§ What is being asked
Beginning with the line containing "pink domino: 7 -> 8" and ending with the last line of the records, set down every line exactly.

§ Collected data entries
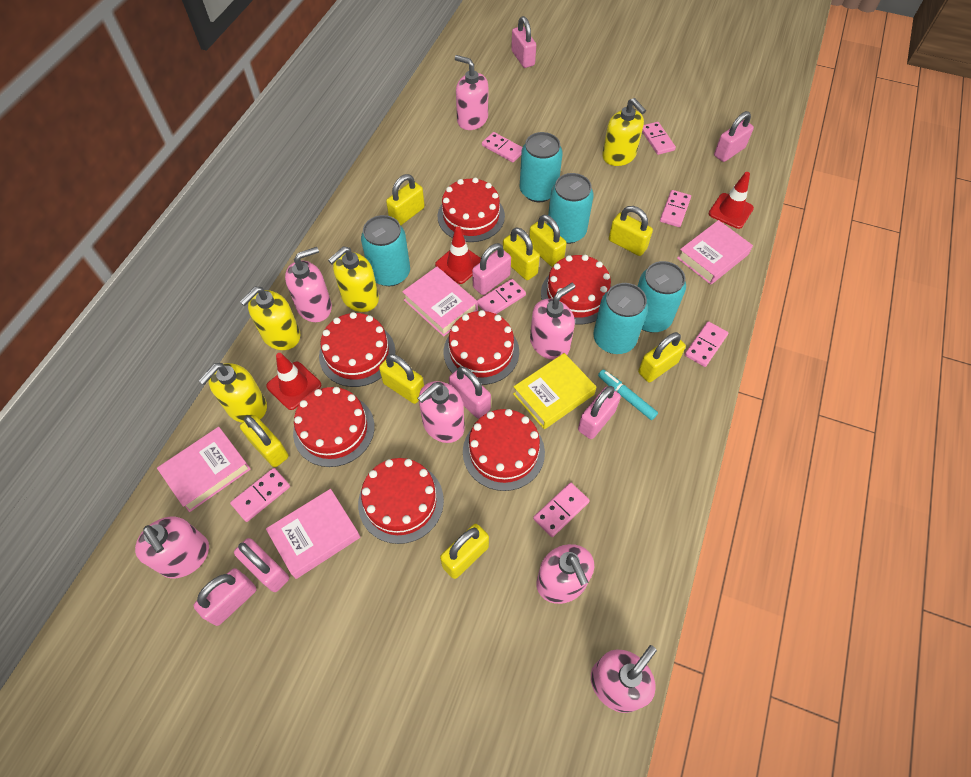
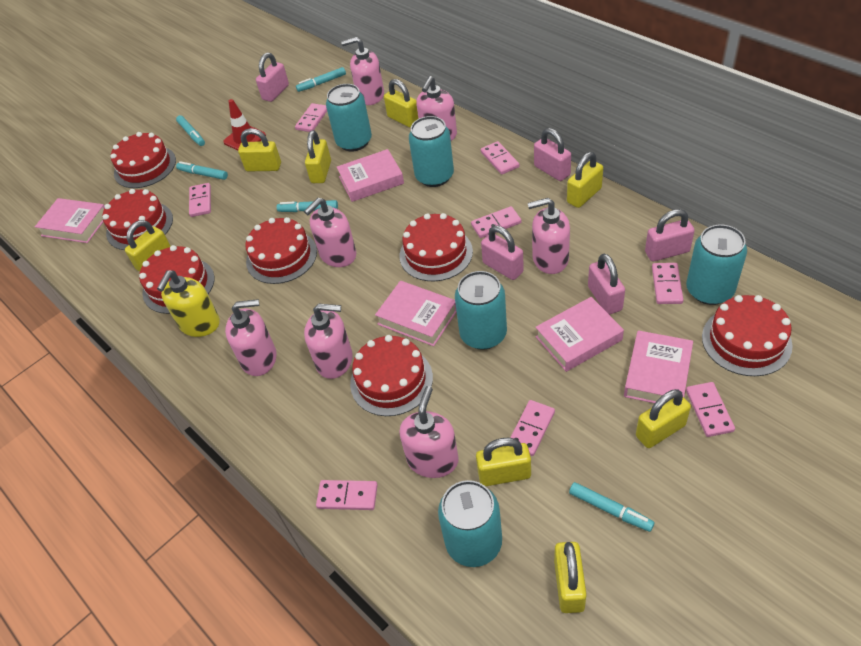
pink book: 4 -> 5
pink domino: 7 -> 8
pink padlock: 7 -> 5
red traffic cone: 3 -> 1
turquoise marker: 1 -> 5
yellow book: 1 -> 0
yellow soap dispenser: 4 -> 1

§ Answer area
pink domino: 7 -> 8
pink padlock: 7 -> 5
red traffic cone: 3 -> 1
turquoise marker: 1 -> 5
yellow book: 1 -> 0
yellow soap dispenser: 4 -> 1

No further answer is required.